Given the listing that follows, report all lines in which the string "russet" occurs.

:: Data section ::

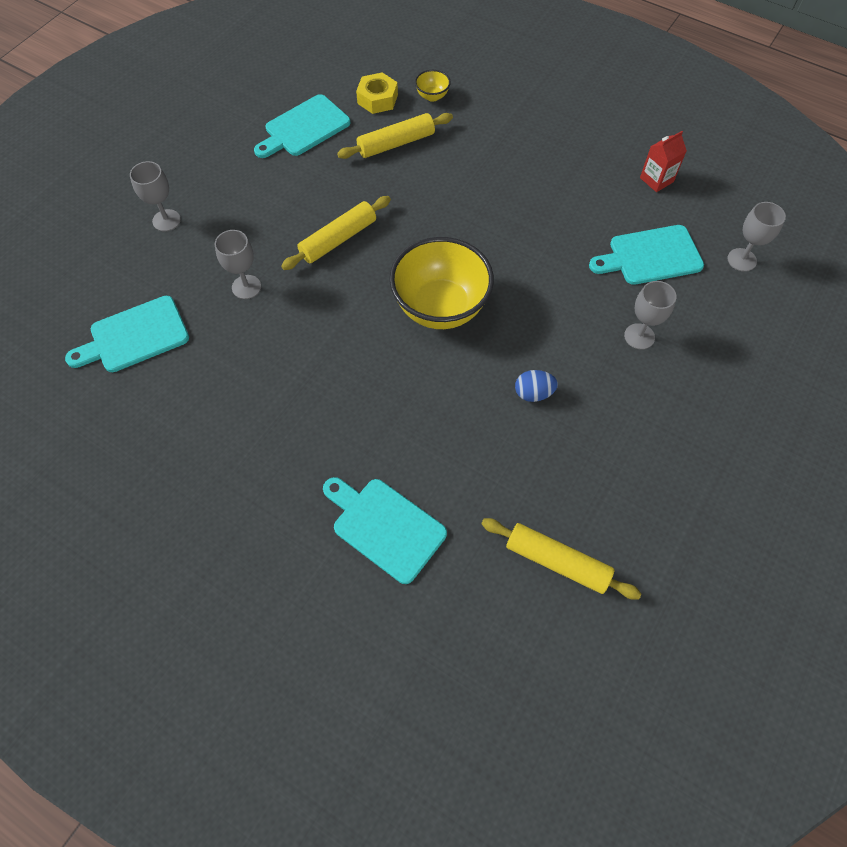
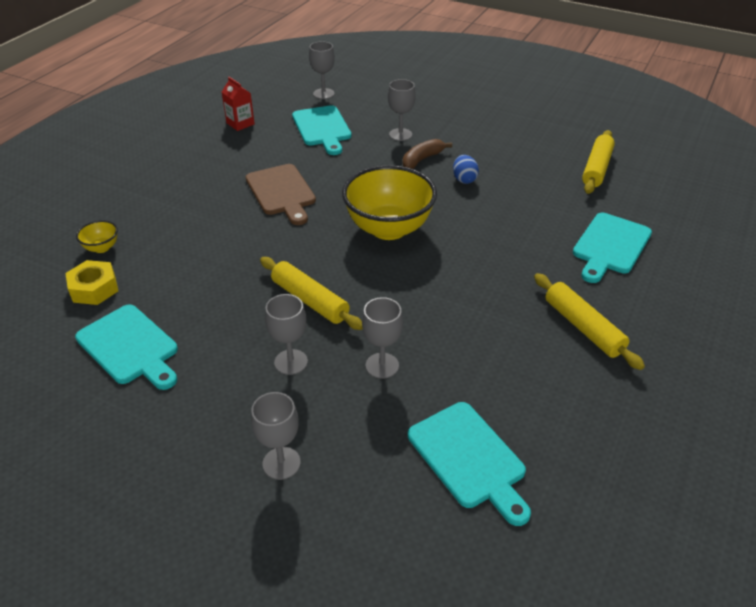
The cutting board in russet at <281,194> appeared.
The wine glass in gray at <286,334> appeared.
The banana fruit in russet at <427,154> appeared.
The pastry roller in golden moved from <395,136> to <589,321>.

:::

Exercise output:
The cutting board in russet at <281,194> appeared.
The banana fruit in russet at <427,154> appeared.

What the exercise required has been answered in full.